● **Prompt**
Nothing but the line with "red bowl [253,362,318,419]" and the lines after it, through the end of the records below, is to be repeated, exactly as it is.

● **Supplied information**

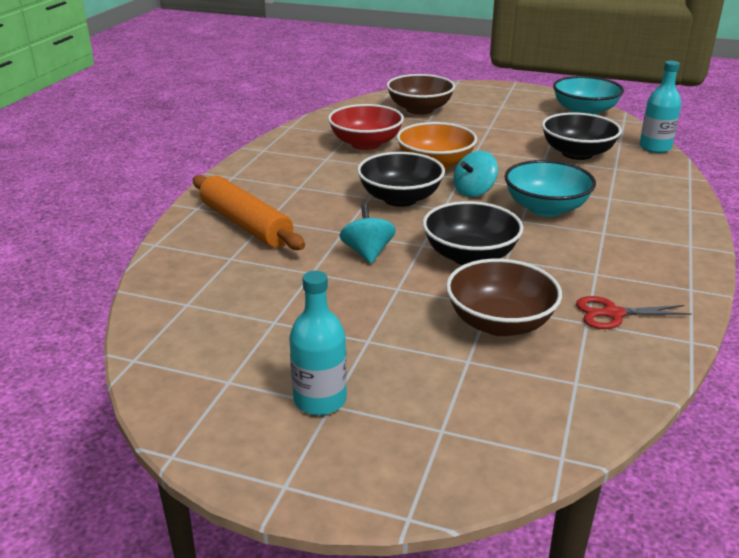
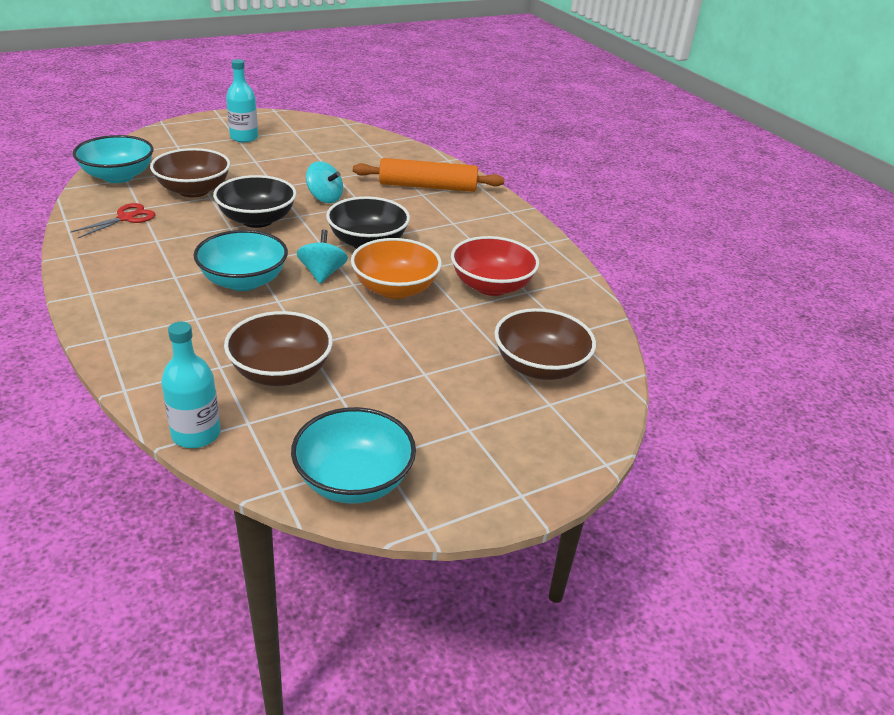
camera: 130 degrees right, 5 degrees up
black bowl [542,112,622,160] -> brown bowl [224,311,333,386]
none -> turquoise bowl [73,135,153,183]

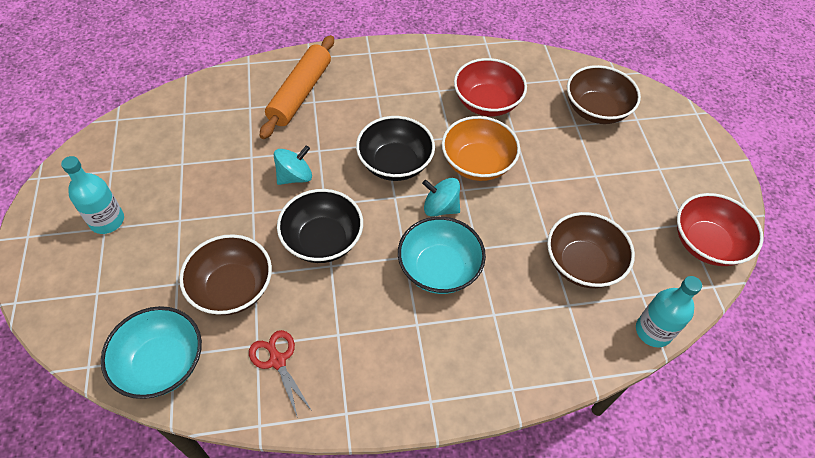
camera: 70 degrees left, 20 degrees up
turquoise bowl [291,407,416,504] -> red bowl [677,193,764,266]

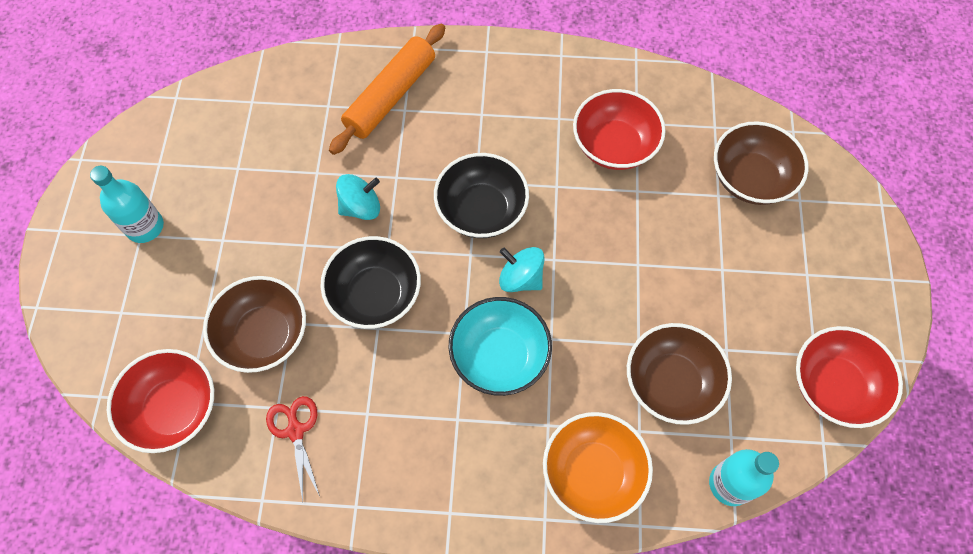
camera: 15 degrees right, 10 degrees up
turquoise bowl [101,306,202,399] -> red bowl [107,349,214,453]
orange bowl [442,116,520,181] -> orange bowl moved to [543,412,653,523]

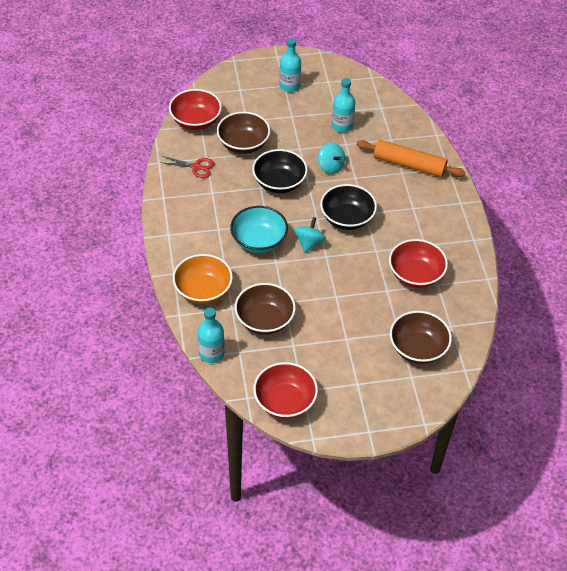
camera: 75 degrees right, 15 degrees down
red scissors [266,396,320,502] -> red scissors turned 45 degrees clockwise [159,156,214,178]
none -> turquoise bottle [332,78,355,133]

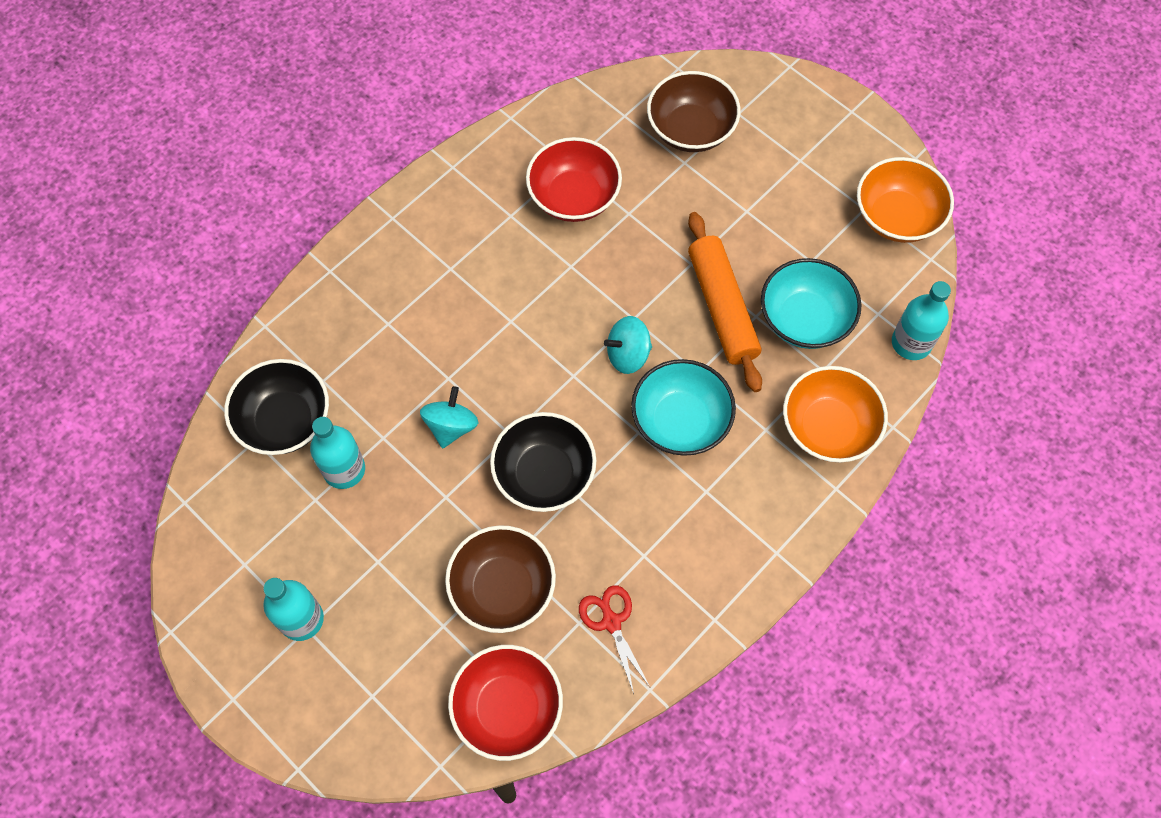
camera: 125 degrees left, 15 degrees up
brown bowl [235,283,296,335] -> turquoise bowl [761,258,862,349]
red bowl [253,362,318,419] -> orange bowl [857,157,954,243]
black bowl [320,184,377,230] -> black bowl moved to [224,359,329,455]
orange rolling pin [356,140,465,177] -> orange rolling pin moved to [688,212,762,392]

● **Answer box**
red bowl [253,362,318,419] -> orange bowl [857,157,954,243]
black bowl [320,184,377,230] -> black bowl moved to [224,359,329,455]
orange rolling pin [356,140,465,177] -> orange rolling pin moved to [688,212,762,392]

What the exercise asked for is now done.